What this task involves: Please transcribe the listing below in full, exactly as written, leaving out its pictures.
----- Exercise data -----
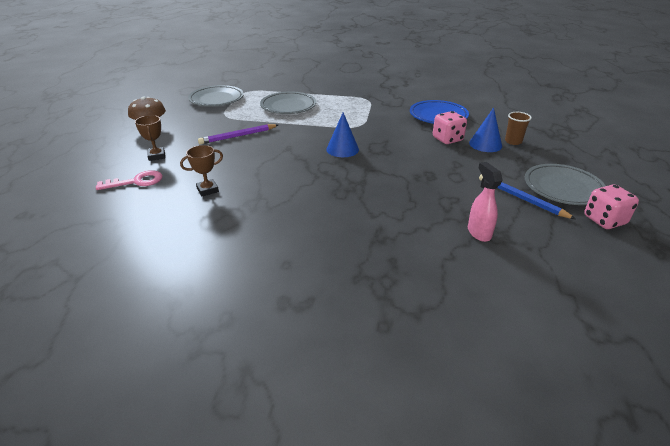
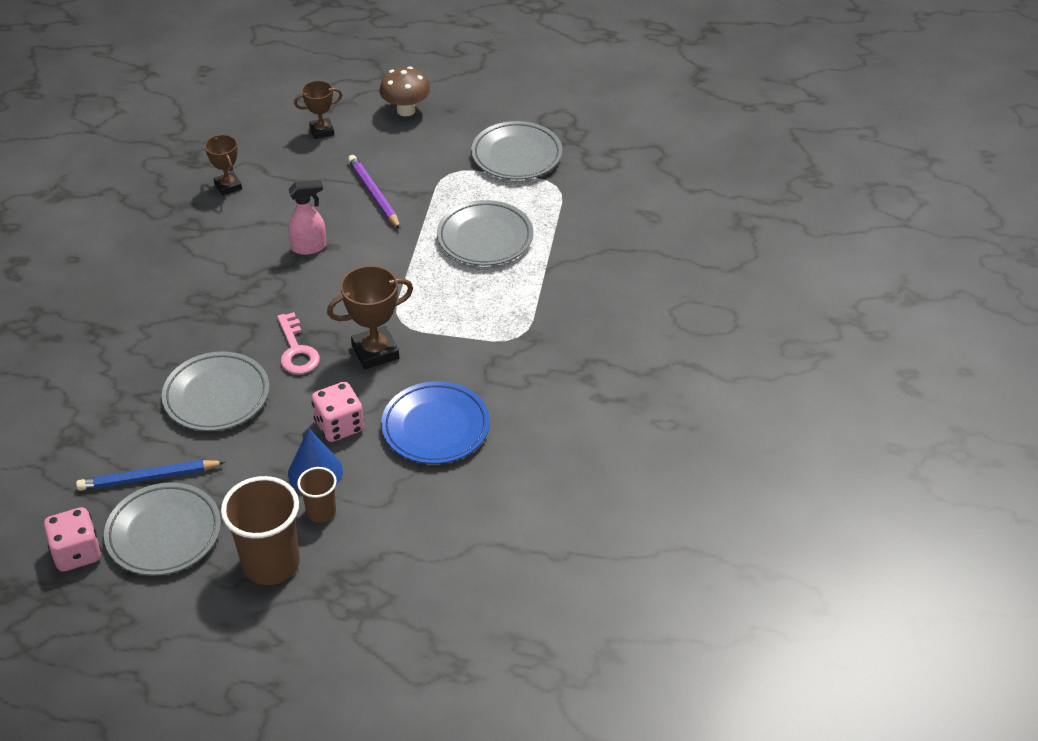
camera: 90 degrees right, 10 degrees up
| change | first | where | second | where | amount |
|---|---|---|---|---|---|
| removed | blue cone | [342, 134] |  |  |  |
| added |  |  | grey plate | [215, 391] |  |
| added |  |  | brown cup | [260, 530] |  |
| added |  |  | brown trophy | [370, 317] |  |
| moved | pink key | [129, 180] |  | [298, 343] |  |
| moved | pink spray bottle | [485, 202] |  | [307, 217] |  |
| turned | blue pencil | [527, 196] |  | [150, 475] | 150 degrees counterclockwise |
-----
Task answer:
camera: 90 degrees right, 10 degrees up
| change | first | where | second | where | amount |
|---|---|---|---|---|---|
| removed | blue cone | [342, 134] |  |  |  |
| added |  |  | grey plate | [215, 391] |  |
| added |  |  | brown cup | [260, 530] |  |
| added |  |  | brown trophy | [370, 317] |  |
| moved | pink key | [129, 180] |  | [298, 343] |  |
| moved | pink spray bottle | [485, 202] |  | [307, 217] |  |
| turned | blue pencil | [527, 196] |  | [150, 475] | 150 degrees counterclockwise |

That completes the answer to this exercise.